> ACTION ITEM
Please return only the lines between the line with "RELAY pin IN1: D9 -> A4" and the final line of the entries, both included, and exclude pictures.

(Change detection data)
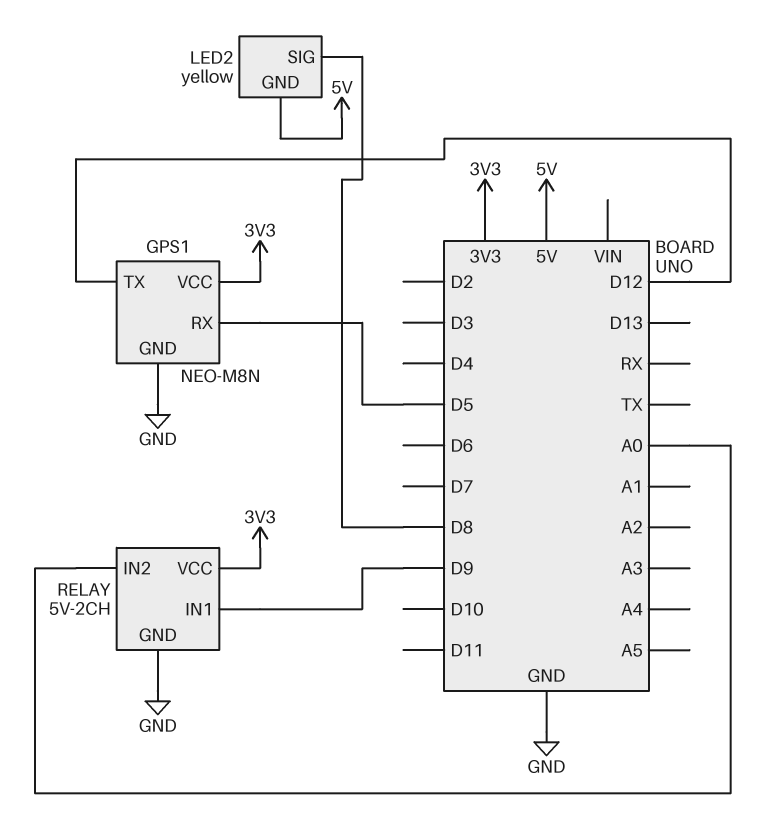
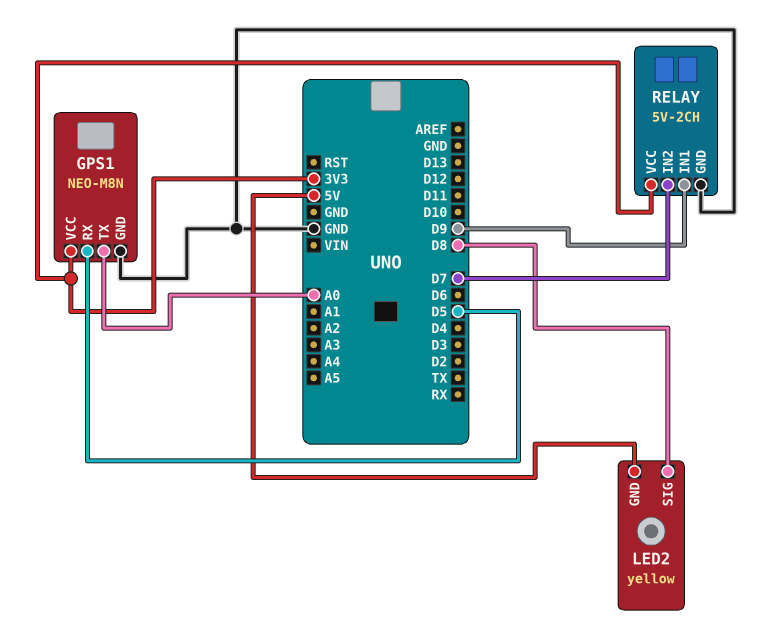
GPS1 pin TX: D12 -> A0
RELAY pin IN2: A0 -> D7

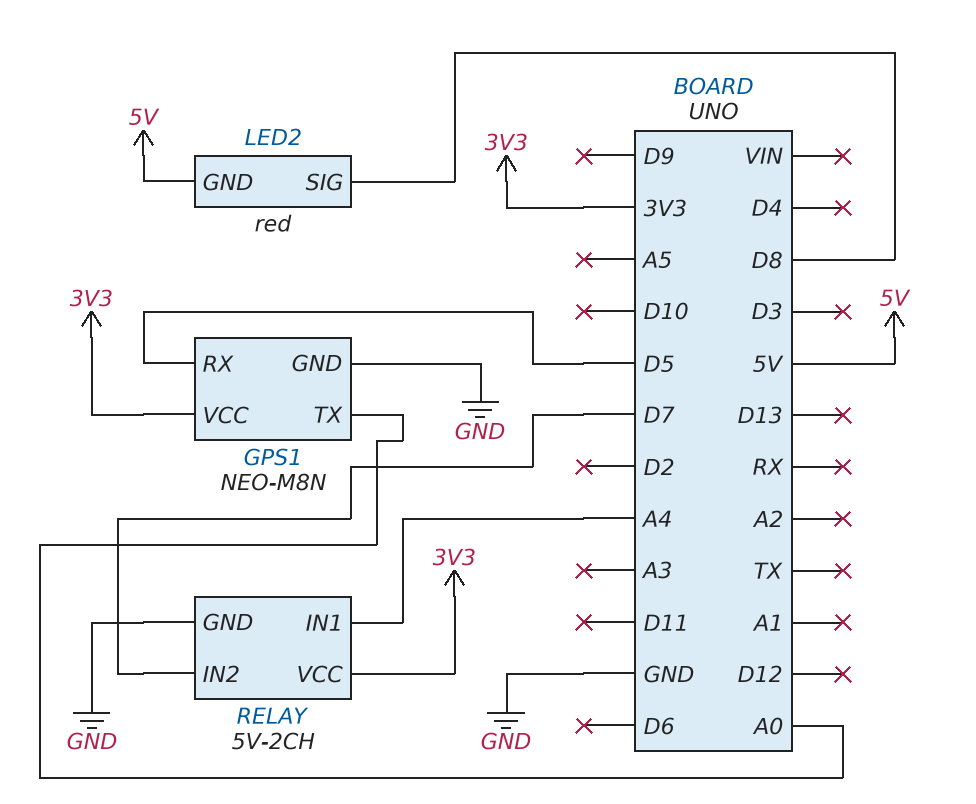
LED2: yellow -> red
RELAY pin IN1: D9 -> A4

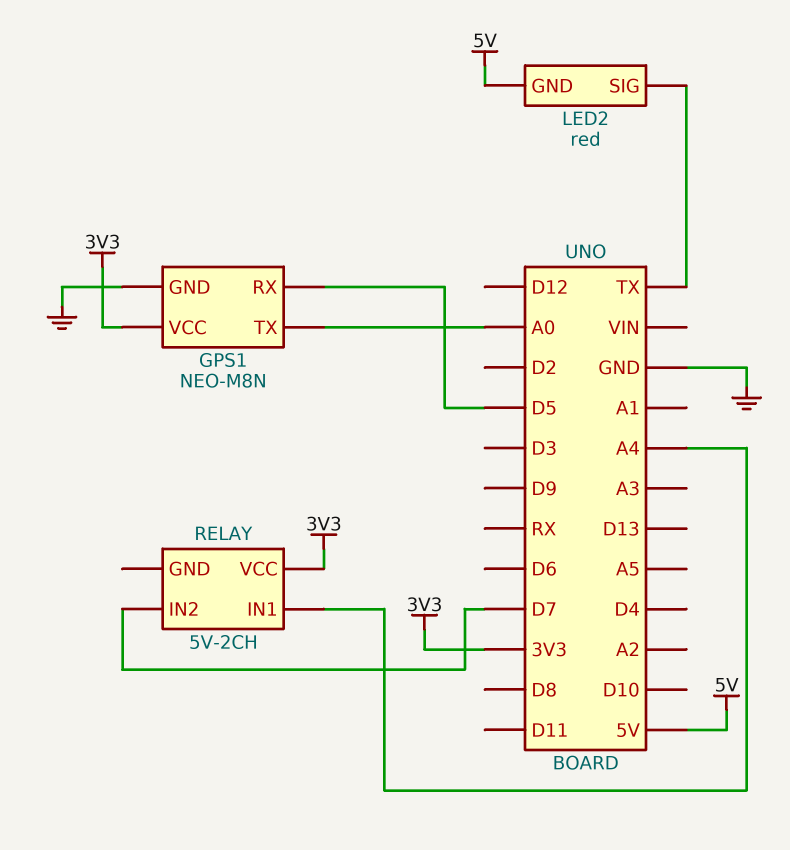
LED2 pin SIG: D8 -> TX
RELAY pin GND: GND -> none

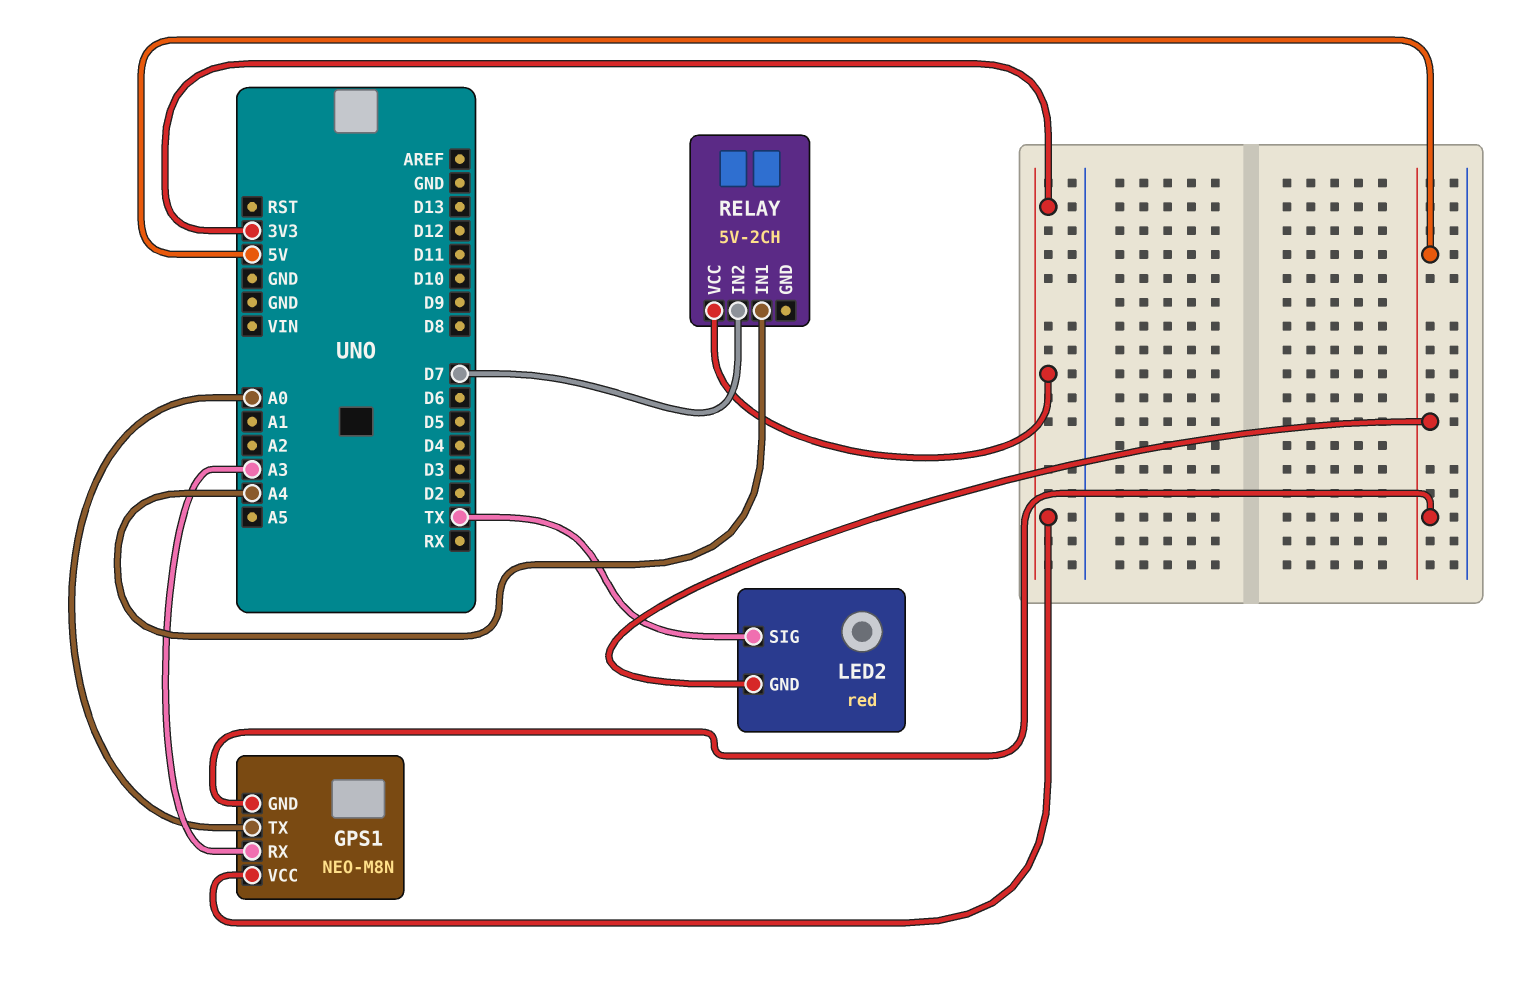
GPS1 pin GND: GND -> 5V
GPS1 pin RX: D5 -> A3

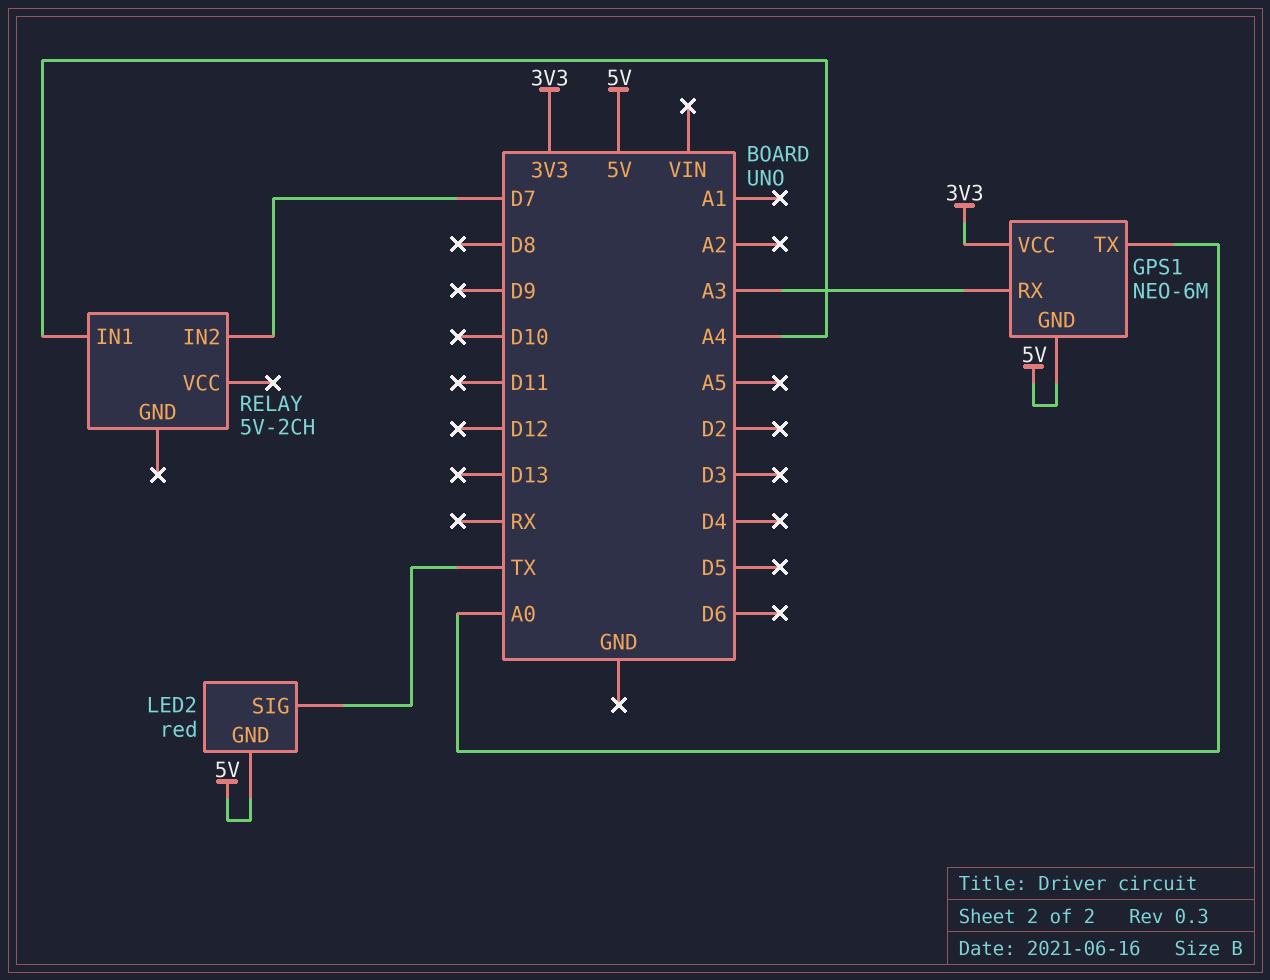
GPS1: NEO-M8N -> NEO-6M
RELAY pin VCC: 3V3 -> none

> TASK ANSWER
RELAY pin IN1: D9 -> A4

LED2 pin SIG: D8 -> TX
RELAY pin GND: GND -> none

GPS1 pin GND: GND -> 5V
GPS1 pin RX: D5 -> A3

GPS1: NEO-M8N -> NEO-6M
RELAY pin VCC: 3V3 -> none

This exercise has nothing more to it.